[Extracted data entries]
++++++++++++++++++++

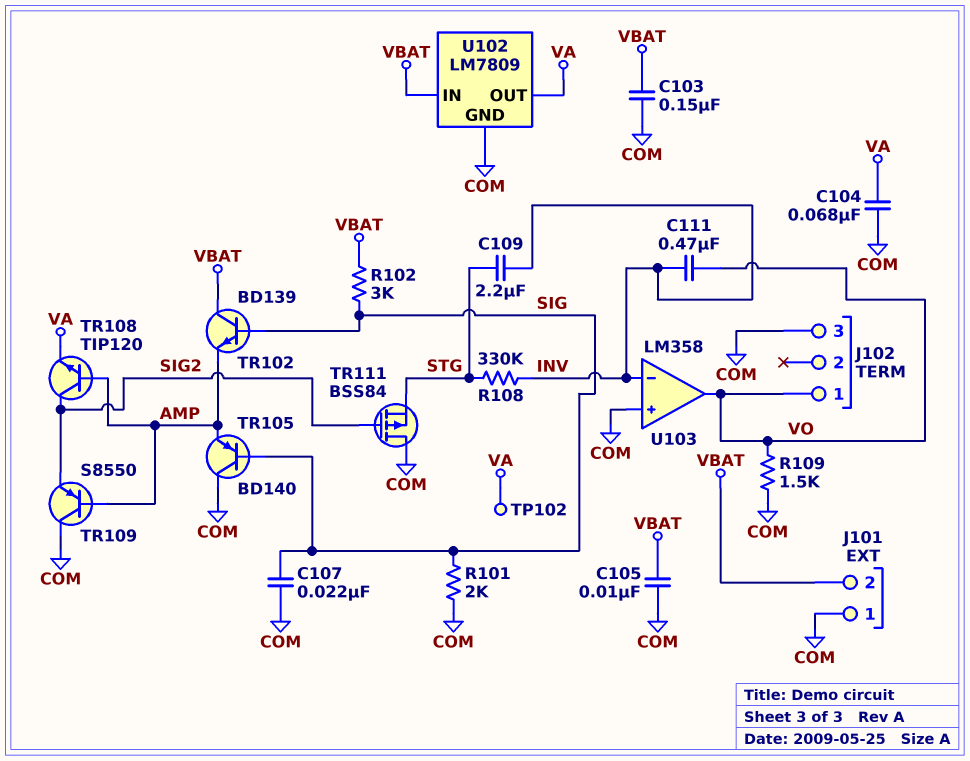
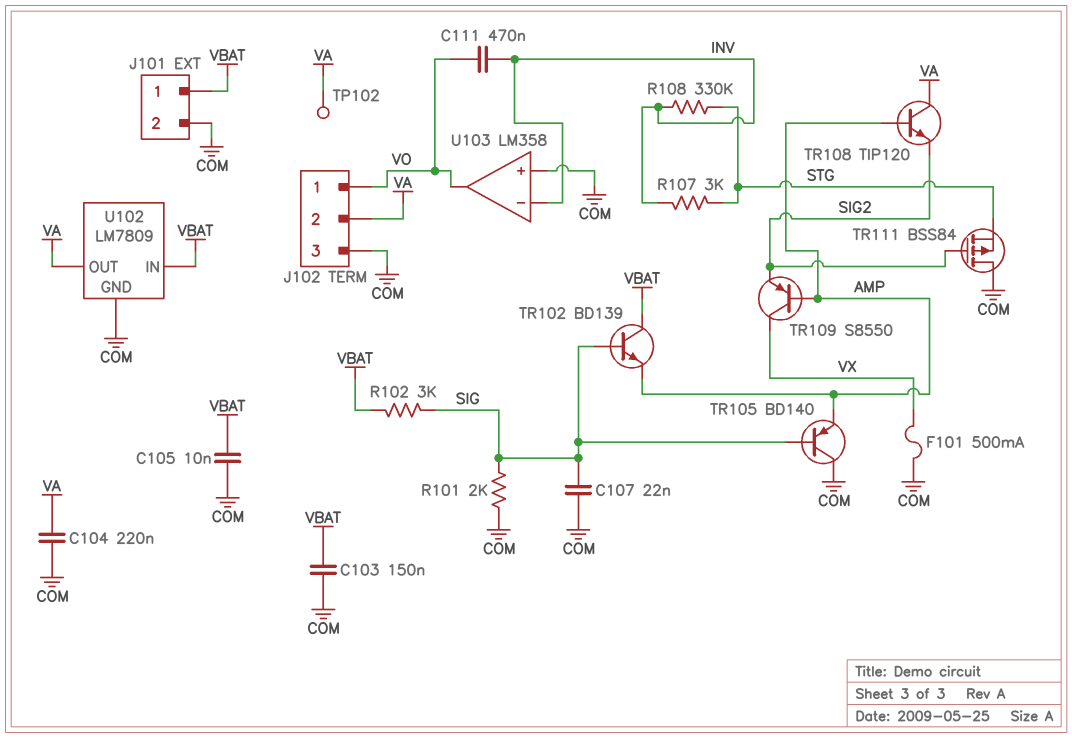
C104: 68nF (COM, VA) -> 220nF (COM, VA)
C109: 2.2uF (INV, STG) -> none
F101: none -> 500mA (COM, VX)
J101 pin 1: COM -> VBAT
J101 pin 2: VBAT -> COM
J102 pin 2: none -> VA
R107: none -> 3k (INV, STG)
R109: 1.5k (COM, VO) -> none
TR108: NPN TIP120 (B AMP, C SIG2, E VA) -> NPN TIP120 (B AMP, C VA, E SIG2)
TR109: PNP S8550 (B AMP, C COM, E SIG2) -> PNP S8550 (B AMP, C VX, E SIG2)

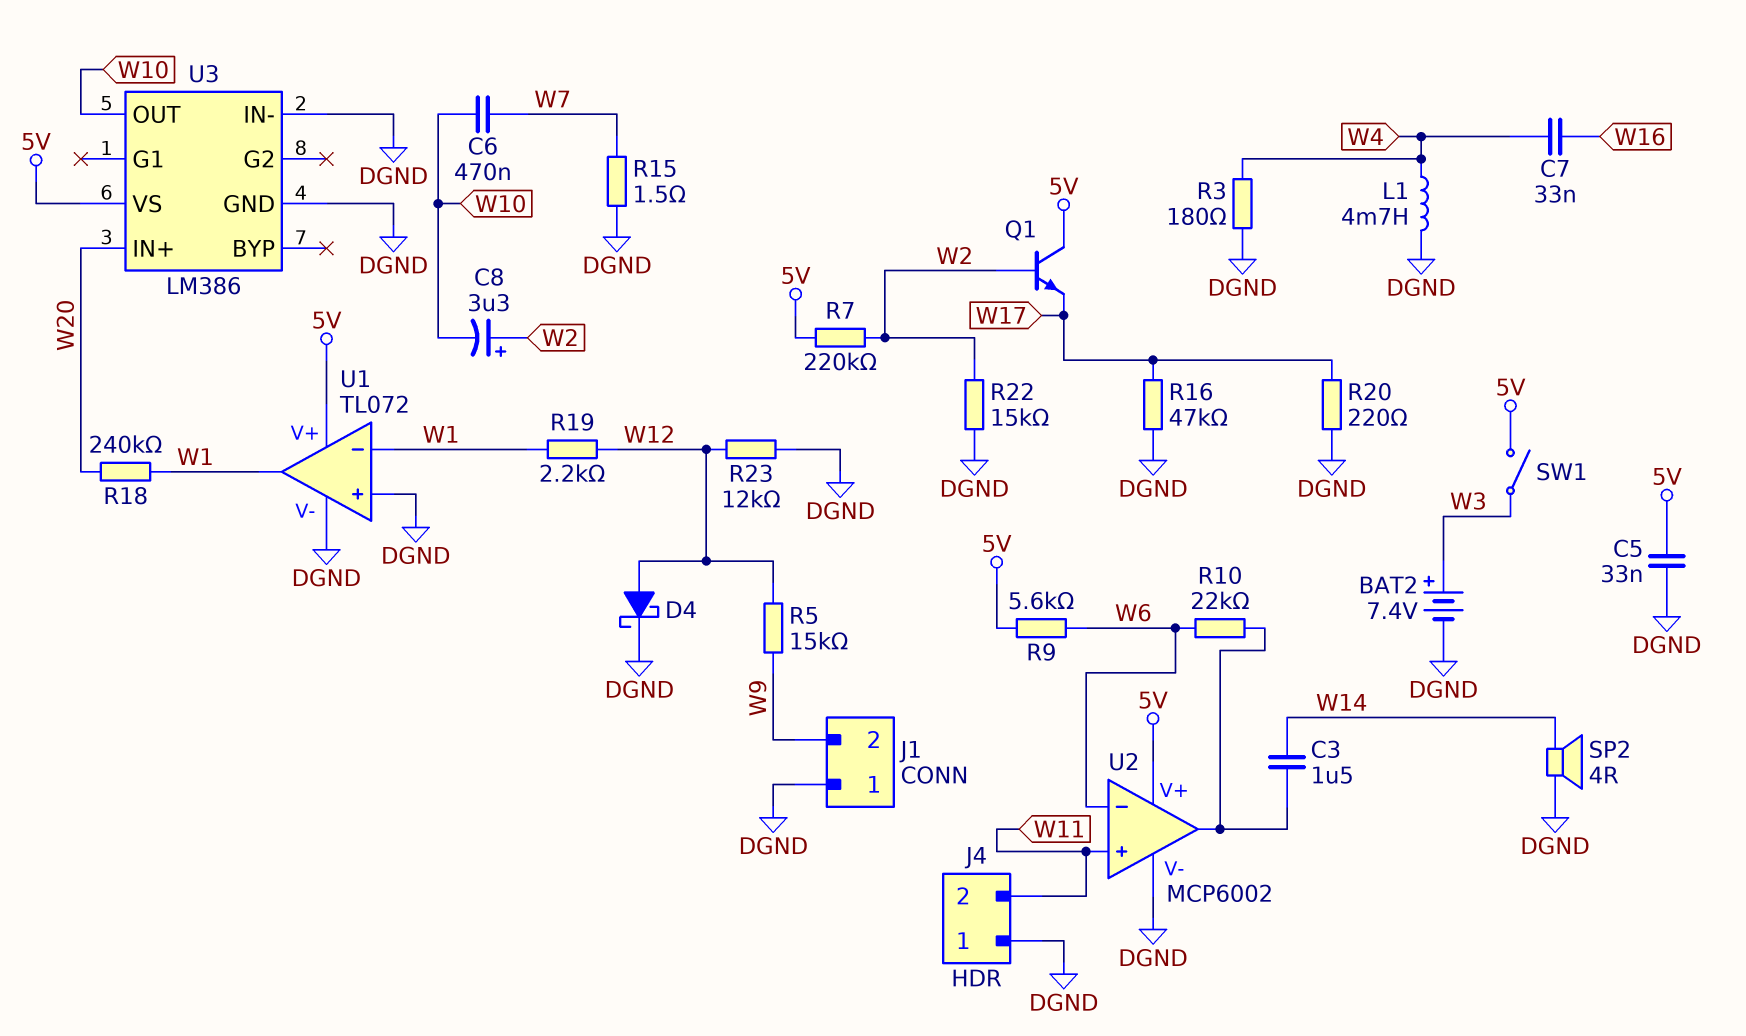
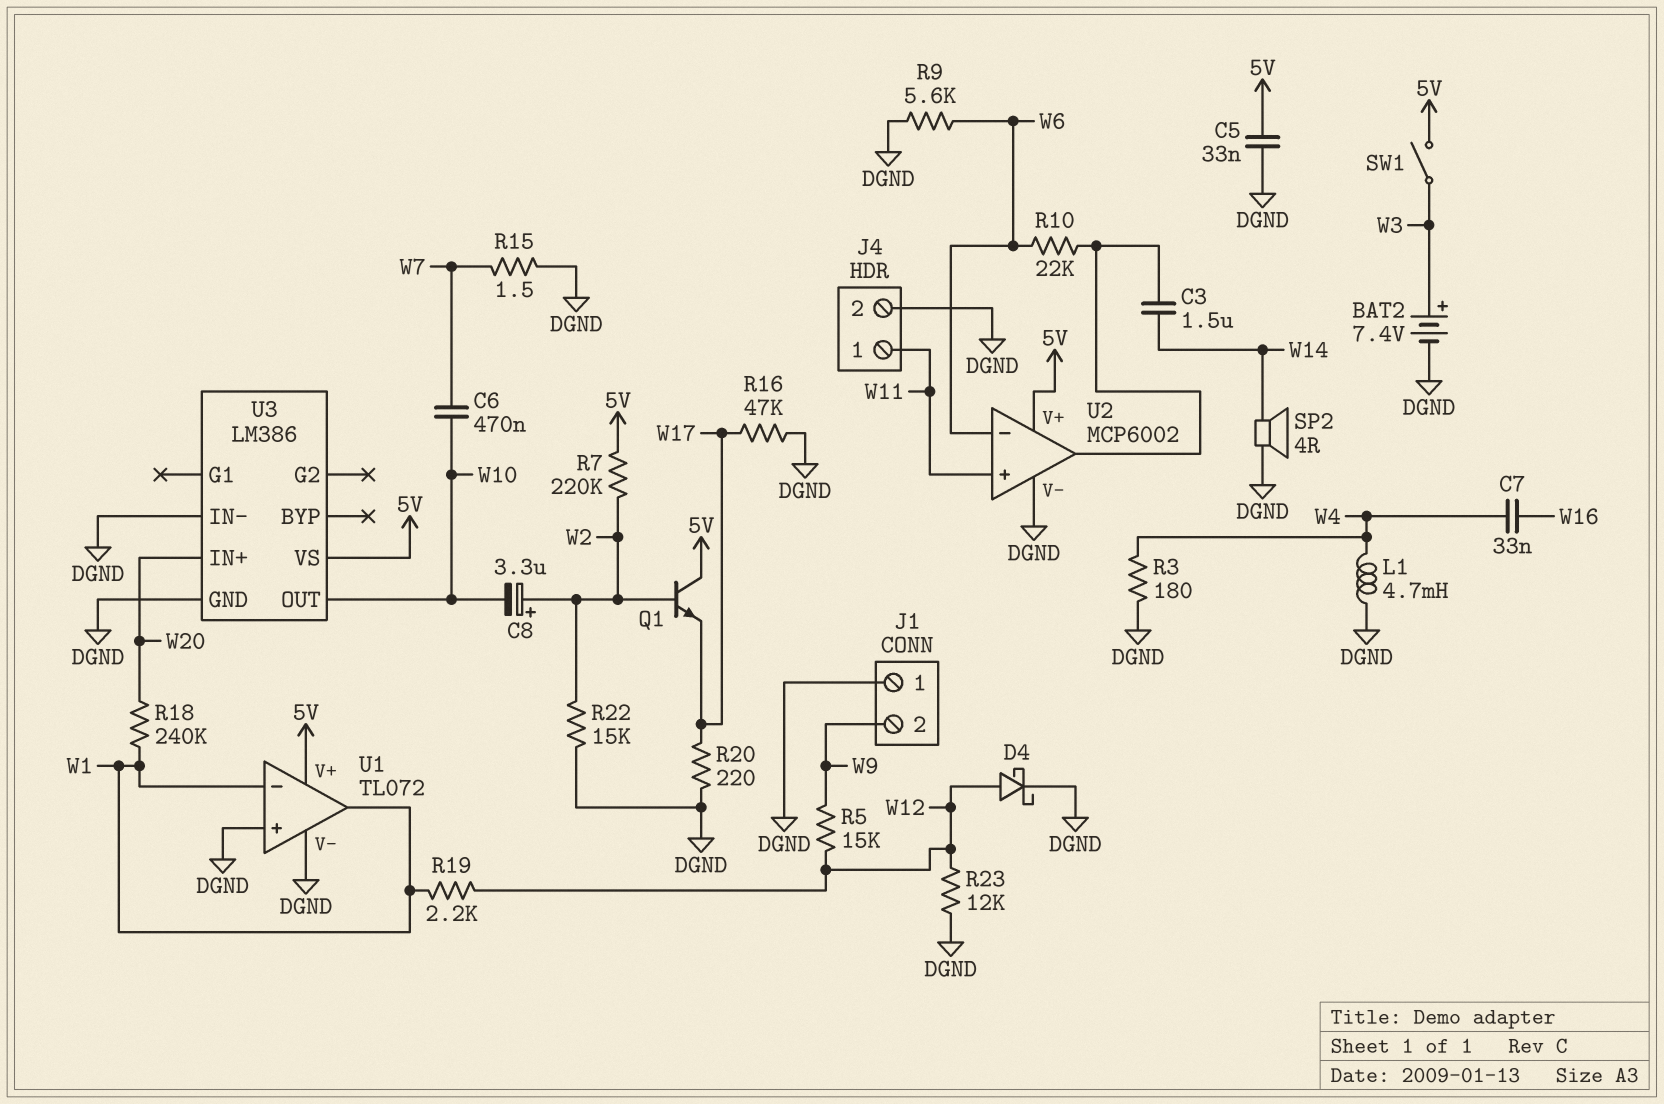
J4 pin 1: DGND -> W11
J4 pin 2: W11 -> DGND
R9: 5.6k (5V, W6) -> 5.6k (DGND, W6)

++++++++++++++++++++

→ **Work to be completed**: Drop the pictures, then write out only the lines running from the one containing "J102 pin 2: none -> VA" through the last line above, both included, exactly.

→ **Result below**:
J102 pin 2: none -> VA
R107: none -> 3k (INV, STG)
R109: 1.5k (COM, VO) -> none
TR108: NPN TIP120 (B AMP, C SIG2, E VA) -> NPN TIP120 (B AMP, C VA, E SIG2)
TR109: PNP S8550 (B AMP, C COM, E SIG2) -> PNP S8550 (B AMP, C VX, E SIG2)

J4 pin 1: DGND -> W11
J4 pin 2: W11 -> DGND
R9: 5.6k (5V, W6) -> 5.6k (DGND, W6)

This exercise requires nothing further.